──────── Available records
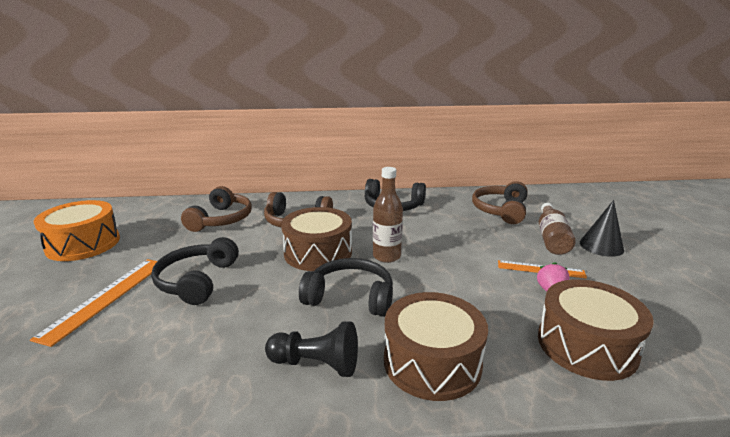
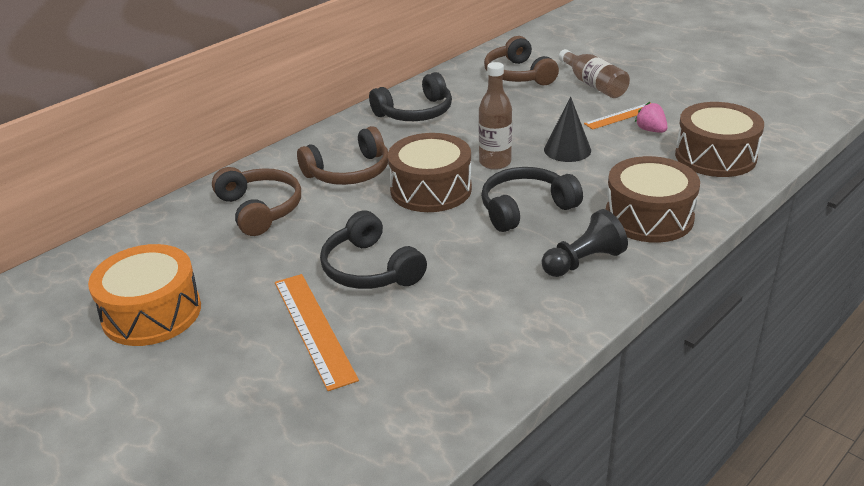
camera: 40 degrees left, 10 degrees up
black cone [580,200,624,257] -> black cone moved to [544,97,591,162]

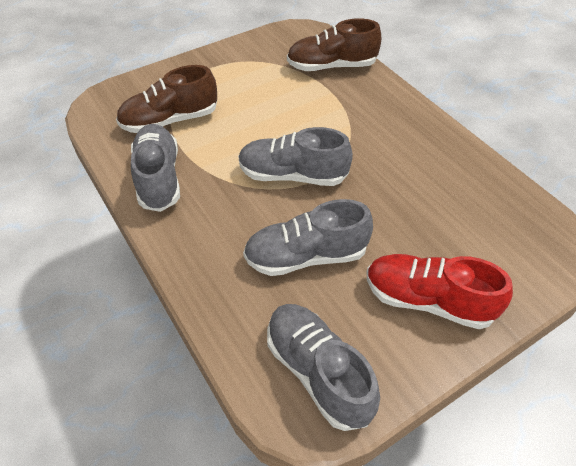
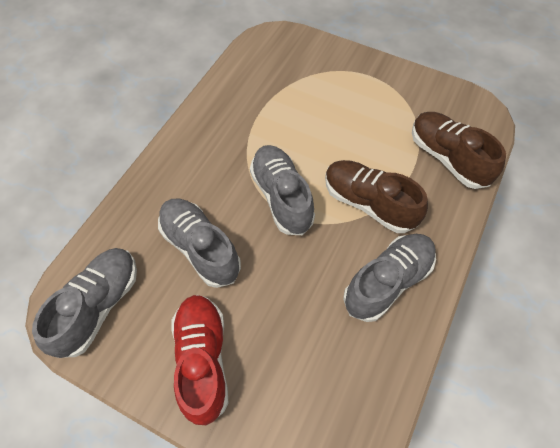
camera: 60 degrees right, 10 degrees up
brown shoe [116,65,217,133] -> brown shoe moved to [325,160,428,233]
grey shoe [131,124,180,212] -> grey shoe moved to [343,234,436,322]

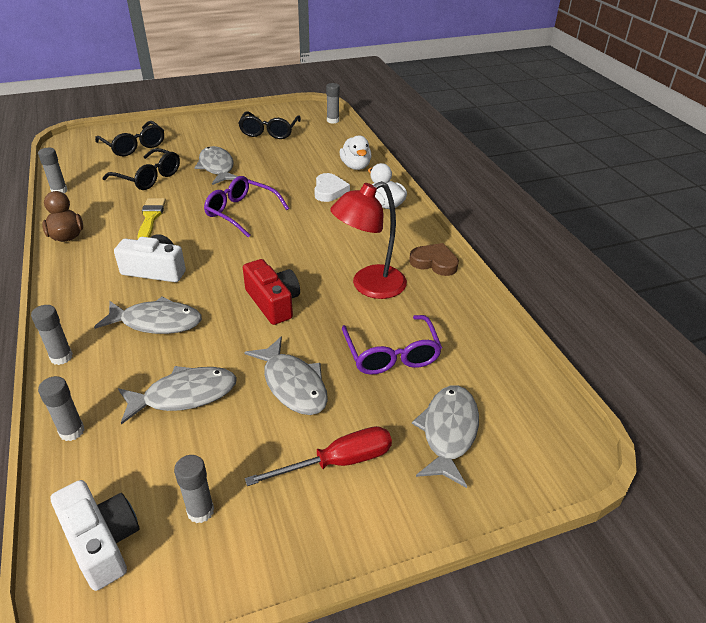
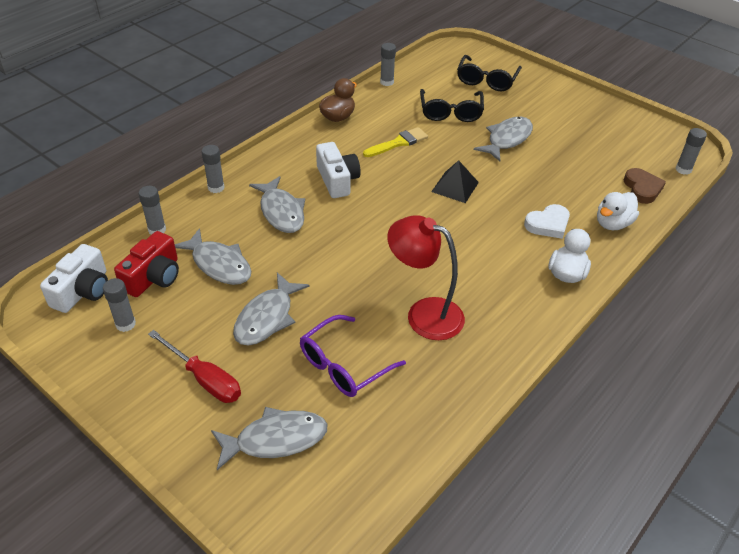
camera: 60 degrees right, 5 degrees up
purple glasses [204,176,289,238] -> black pyramid [431,160,479,203]
black glasses [238,111,301,139] -> none
red camera [243,259,300,325] -> red camera moved to [114,231,179,297]
brown heart [409,243,459,276] -> brown heart moved to [624,168,666,204]

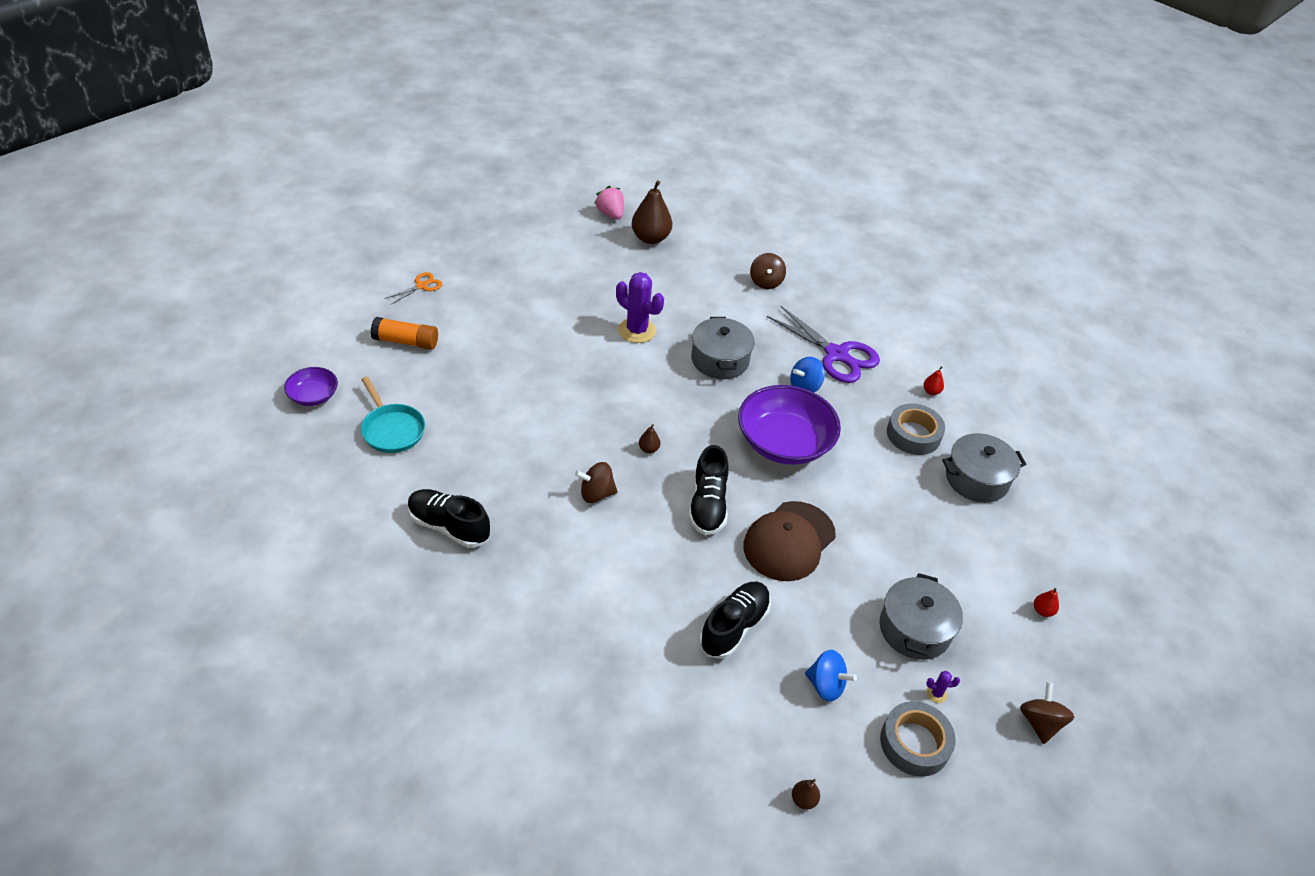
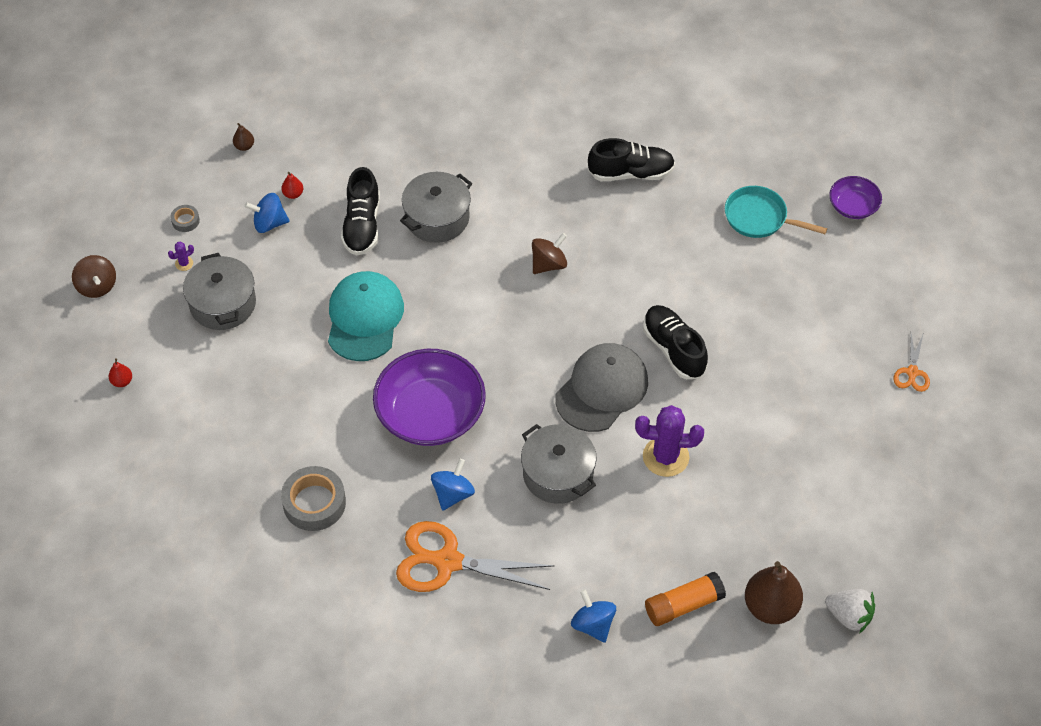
camera: 150 degrees right, 10 degrees up
orange glue stick [371,317,438,350] -> orange glue stick moved to [645,572,726,626]
pink strawberry [594,186,624,220] -> white strawberry [825,589,875,634]
brown pear [639,424,661,453] -> none
black shoe [689,445,729,535] -> black shoe moved to [643,305,708,379]
brown cap [743,501,836,581] -> turquoise cap [328,271,404,361]
brown spinning top [750,253,786,289] -> blue spinning top [571,589,616,643]
purple scissors [767,306,880,383] -> orange scissors [396,521,554,592]
grey tape [880,701,956,777] -> grey tape [170,205,200,232], size x0.49
red pear [923,366,944,395] -> red pear moved to [281,172,303,199]
grey pot [942,433,1027,503] -> grey pot moved to [400,172,472,243]
none -> grey cap [555,343,648,432]

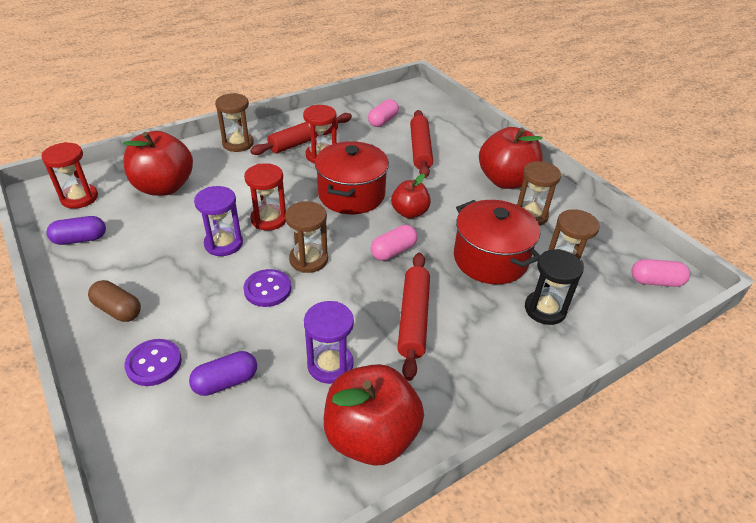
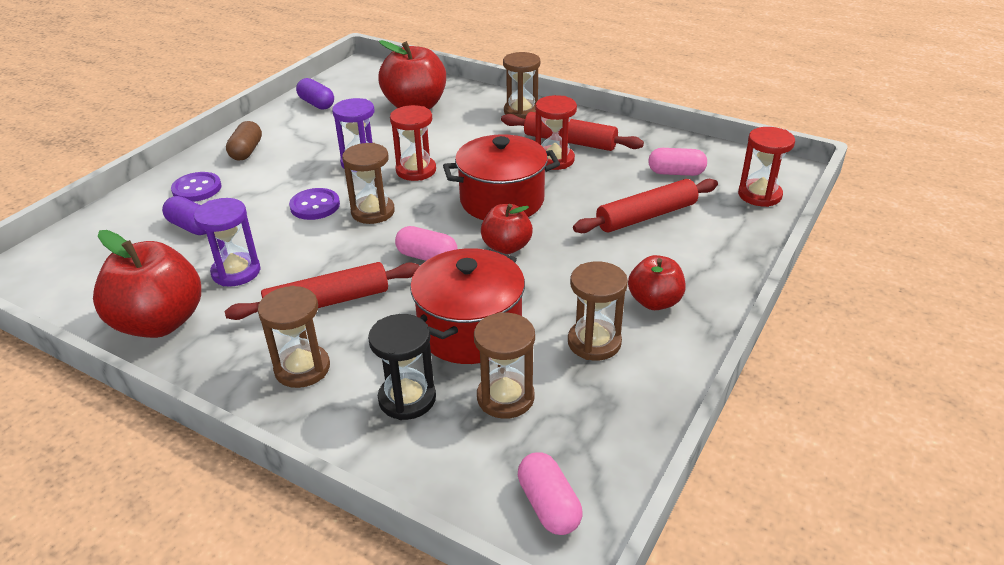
camera: 65 degrees right, 5 degrees down
red hourglass [41,142,98,209] -> red hourglass moved to [738,127,795,207]
red apple [479,127,543,189] -> red apple [628,255,685,310], size x0.58
none -> brown hourglass [258,285,330,388]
────────────────
> [Prompt]
Only lines that contain the string "camera" count; pick each one out of the records and copy it.

> [Solution below]
camera: 40 degrees left, 10 degrees up
camera: 60 degrees right, 10 degrees up
camera: 60 degrees right, 5 degrees up
red camera [243,259,300,325] -> red camera moved to [114,231,179,297]
camera: 150 degrees right, 10 degrees up
camera: 65 degrees right, 5 degrees down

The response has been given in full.